◆ Itemized modification records ◆
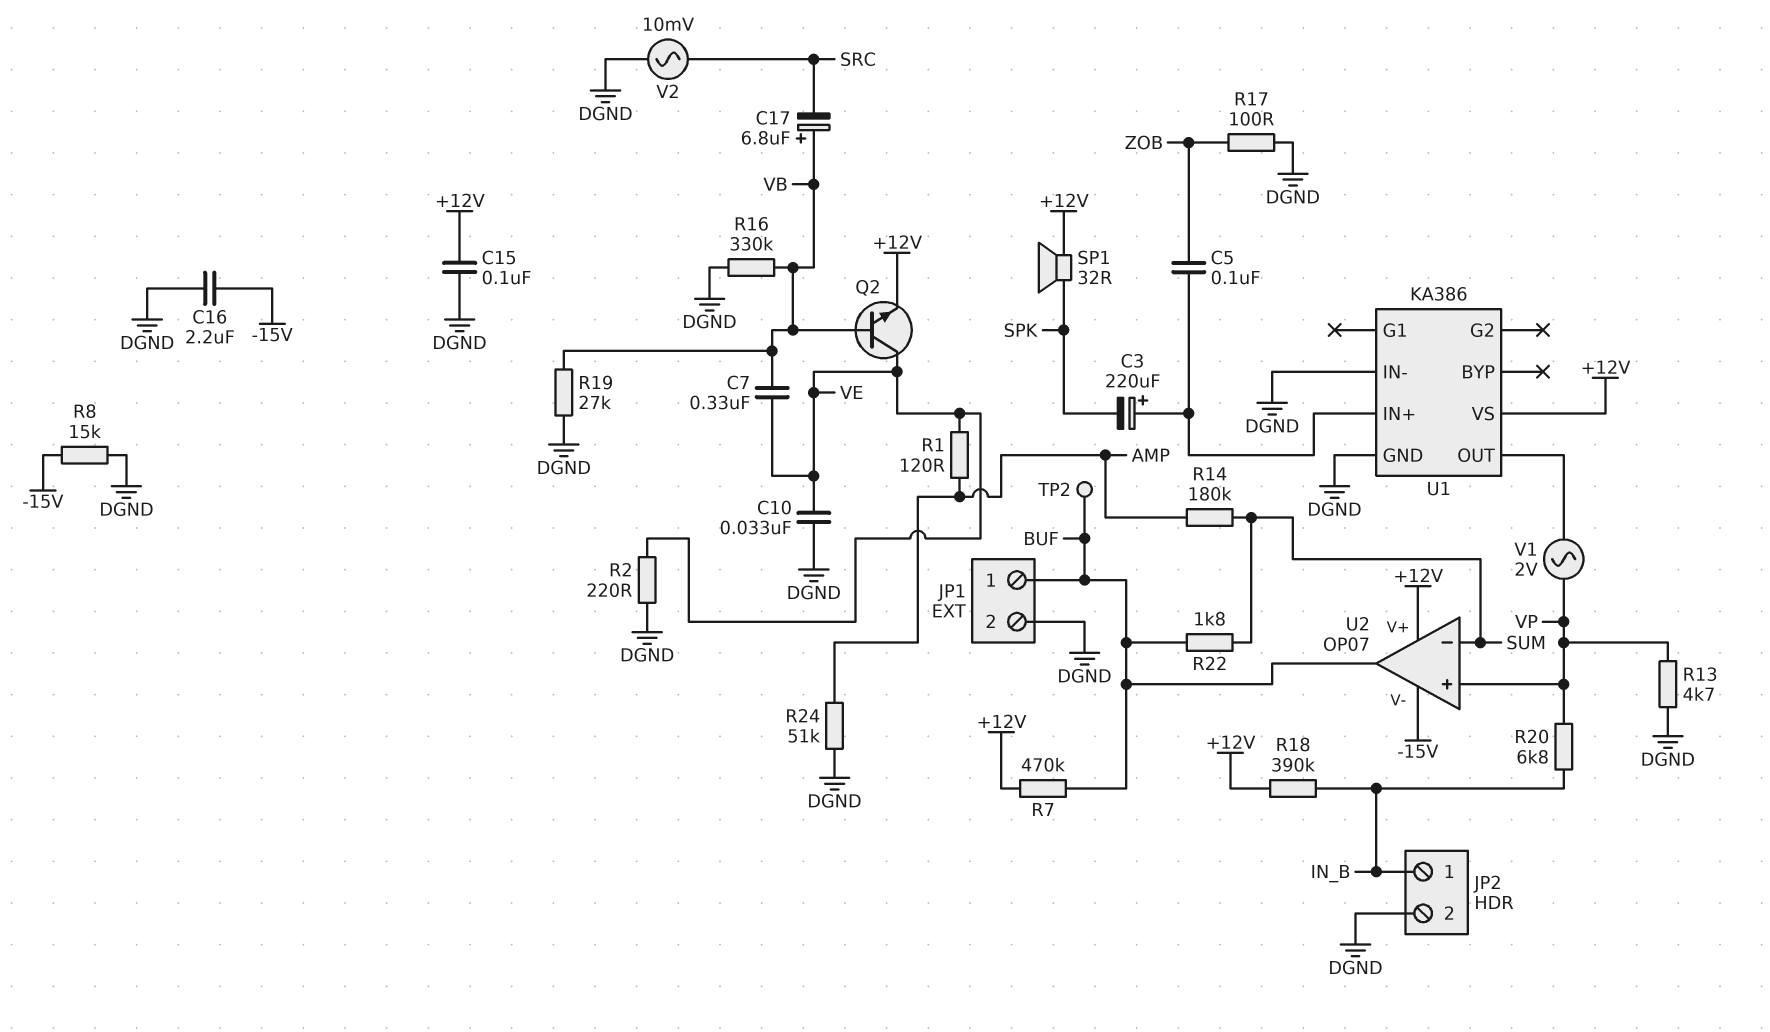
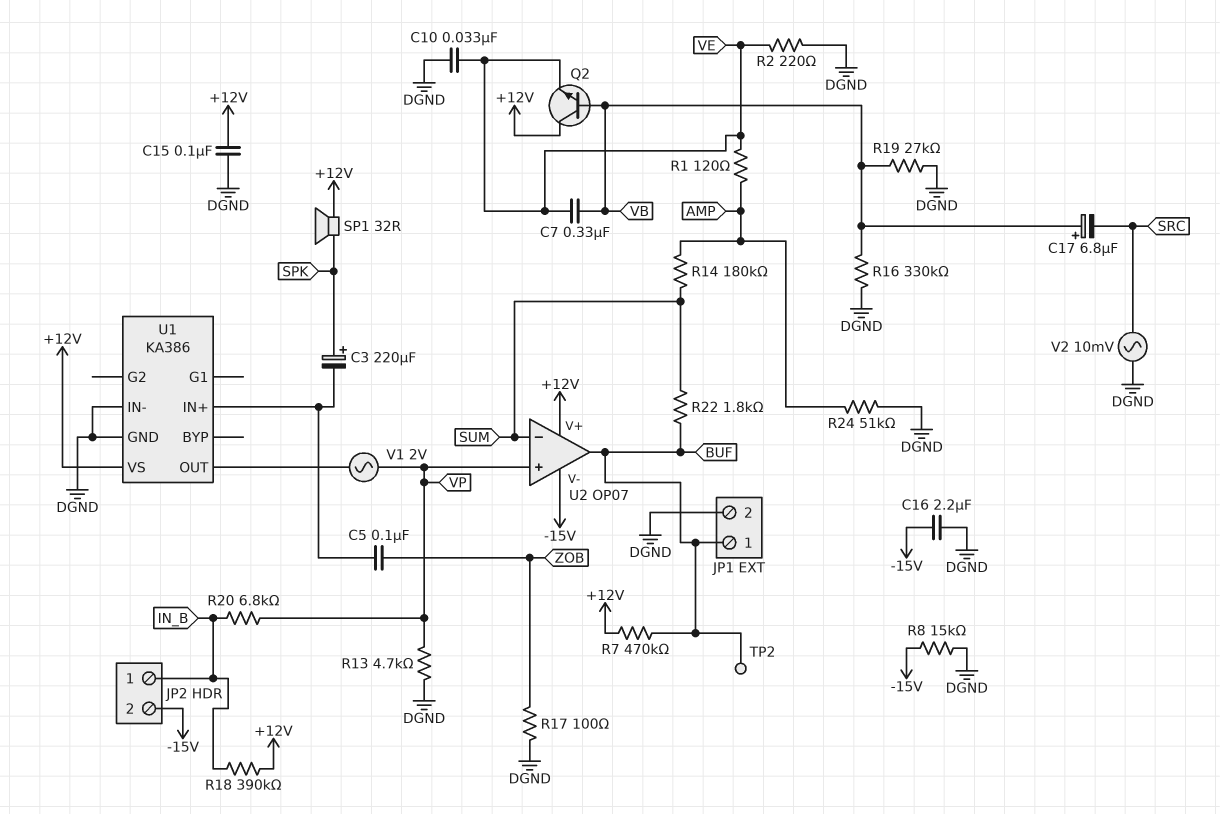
C3: 220uF (plus U1/IN+, minus SPK) -> 220uF (plus SPK, minus U1/IN+)
JP2 pin 2: DGND -> -15V
Q2: NPN (B VB, C VE, E +12V) -> NPN (B VB, C +12V, E VE)

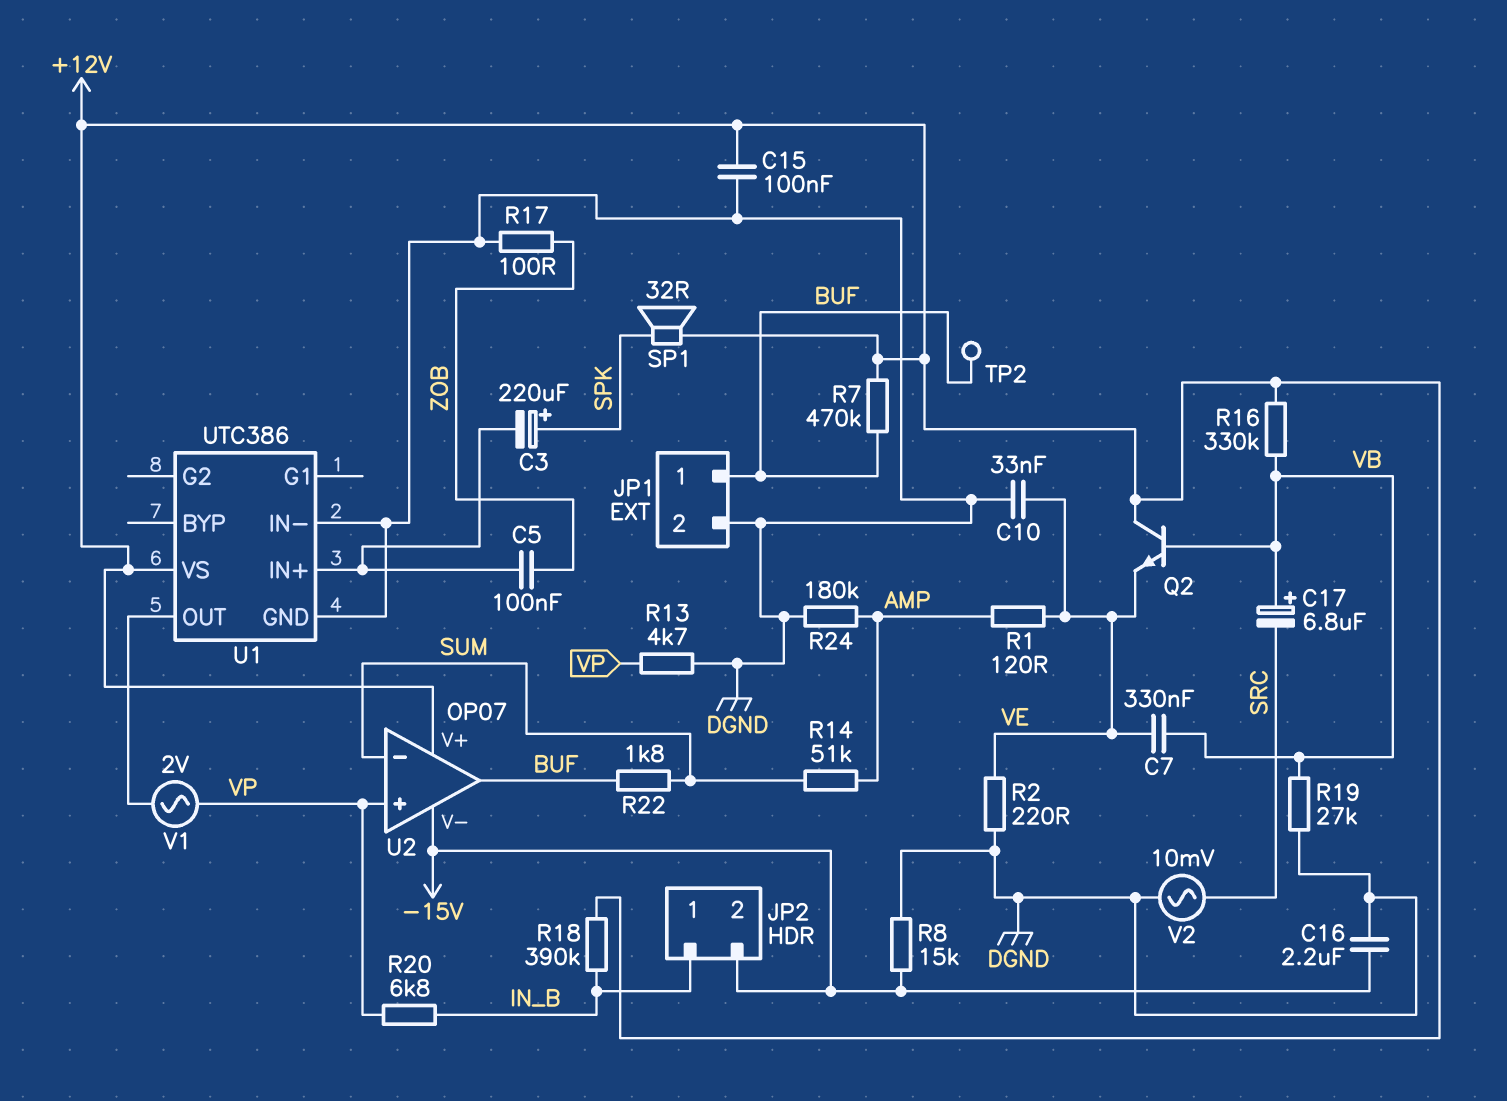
R14: 180k (AMP, SUM) -> 51k (AMP, SUM)
R16: 330k (DGND, VB) -> 330k (+12V, VB)
R24: 51k (AMP, DGND) -> 180k (AMP, DGND)
U1: KA386 -> UTC386

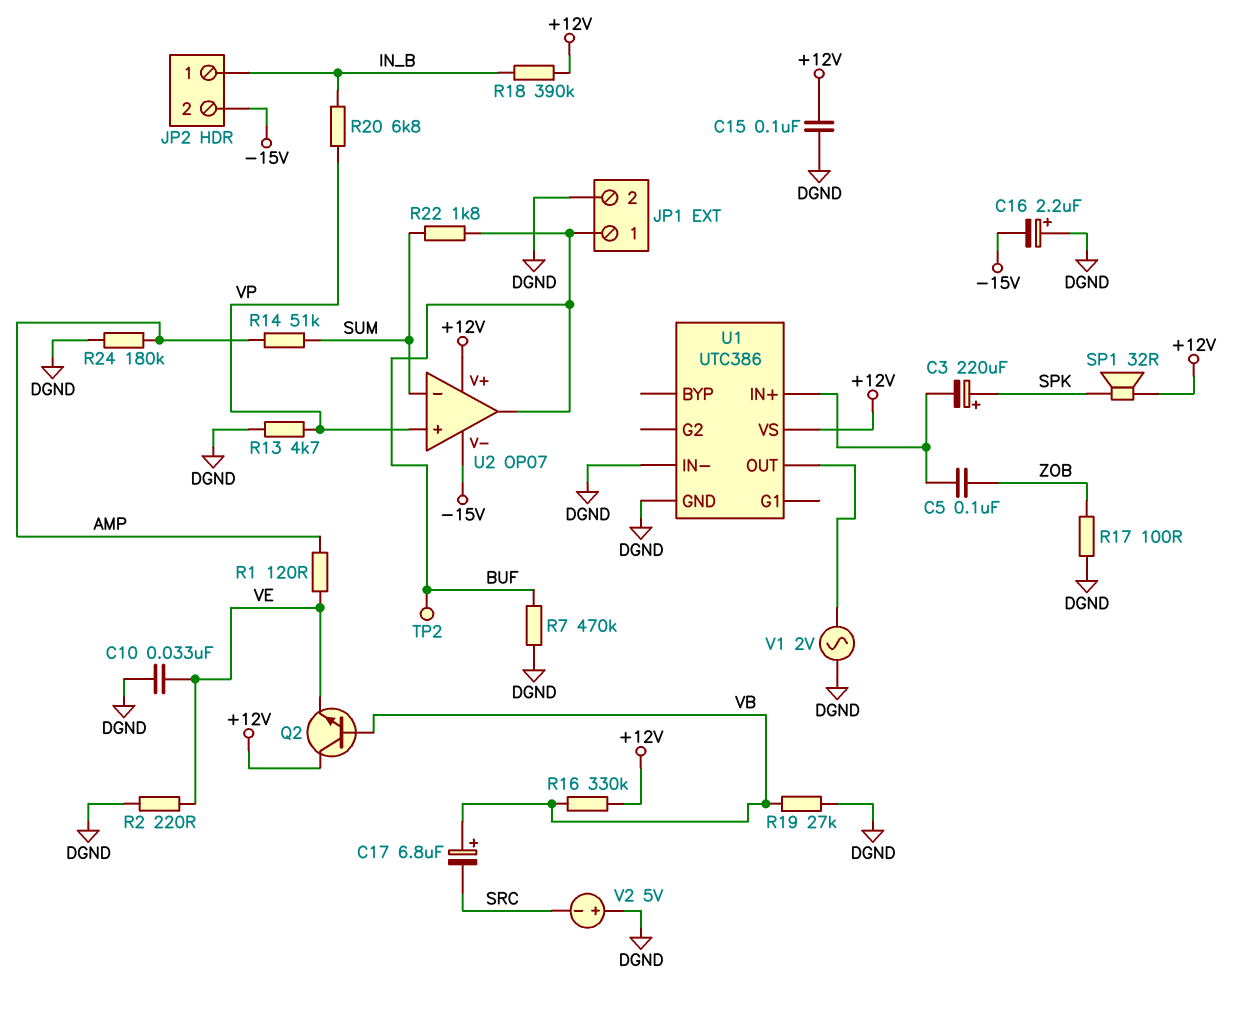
C7: 330nF (VB, VE) -> none
C16: 2.2uF (-15V, DGND) -> 2.2uF (plus DGND, minus -15V)
R7: 470k (+12V, BUF) -> 470k (BUF, DGND)
R8: 15k (-15V, DGND) -> none
V1: AC 2V (U1/OUT, VP) -> AC 2V (DGND, U1/OUT)
V2: AC 10mV (DGND, SRC) -> 5V (plus DGND, minus SRC)

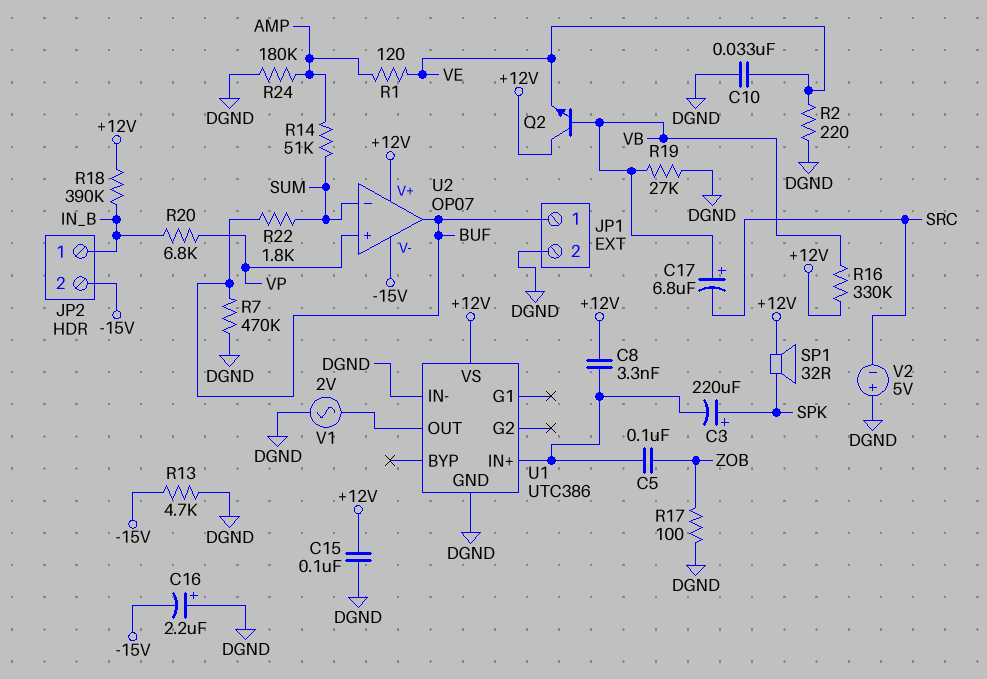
C8: none -> 3.3nF (+12V, U1/IN+)
R13: 4.7k (DGND, VP) -> 4.7k (-15V, DGND)
TP2: test point (BUF) -> none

◆ Task requirements ◆
Whenever a line in the records contains the word "none", copy that line.

◆ Your solution ◆
C7: 330nF (VB, VE) -> none
R8: 15k (-15V, DGND) -> none
C8: none -> 3.3nF (+12V, U1/IN+)
TP2: test point (BUF) -> none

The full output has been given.